--- START ---
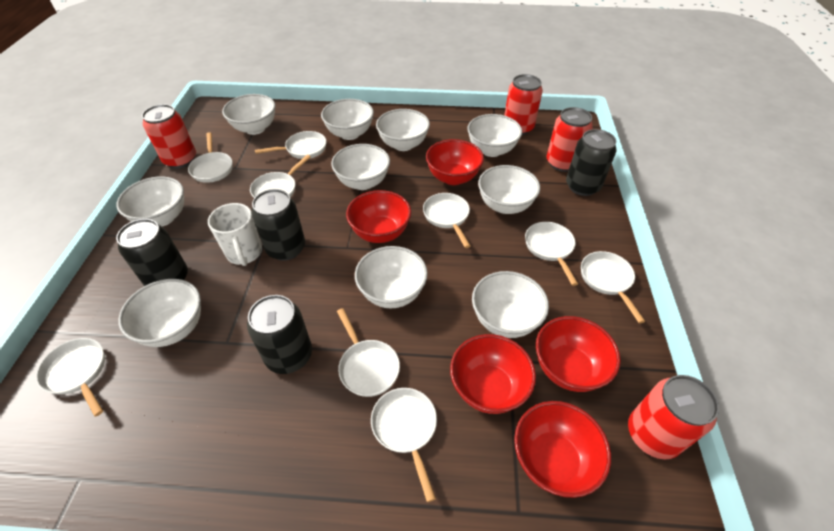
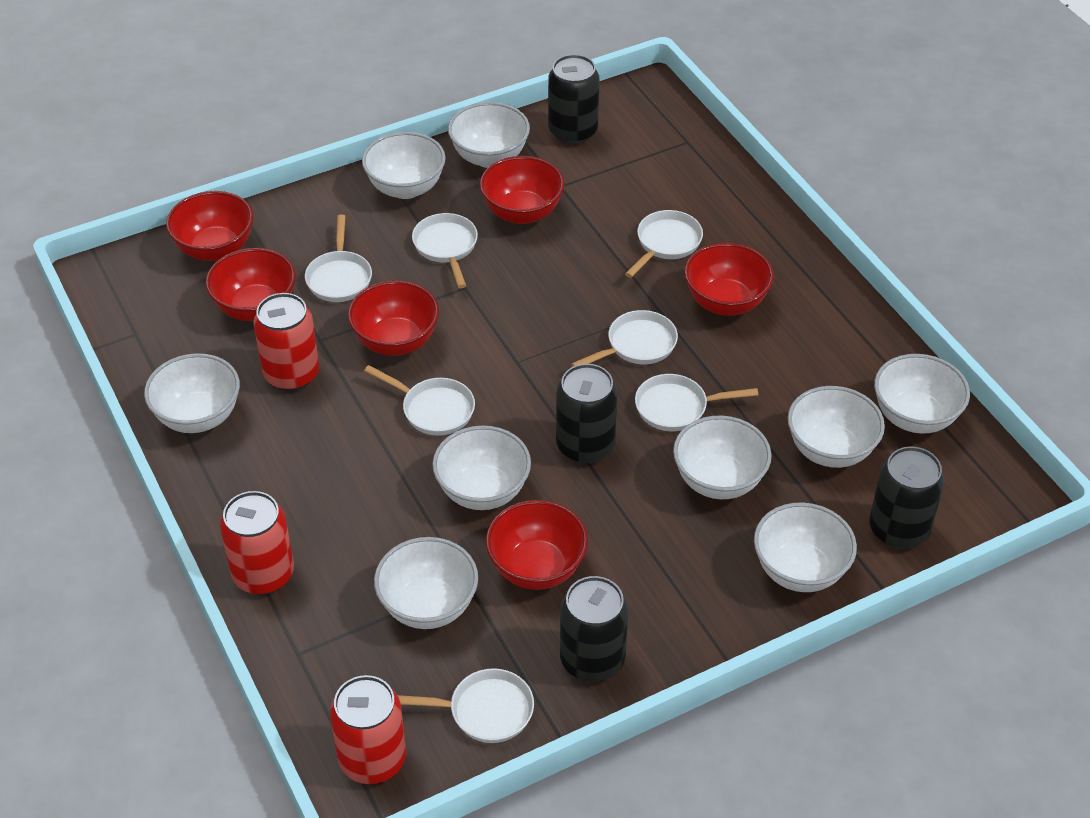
red bowl: 5 -> 6
red can: 4 -> 3
white bowl: 10 -> 9
white mug: 1 -> 0
white pan: 9 -> 7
--- END ---
From the first line to the last, output the records exactly without pictures.

▸ REPLY:
red bowl: 5 -> 6
red can: 4 -> 3
white bowl: 10 -> 9
white mug: 1 -> 0
white pan: 9 -> 7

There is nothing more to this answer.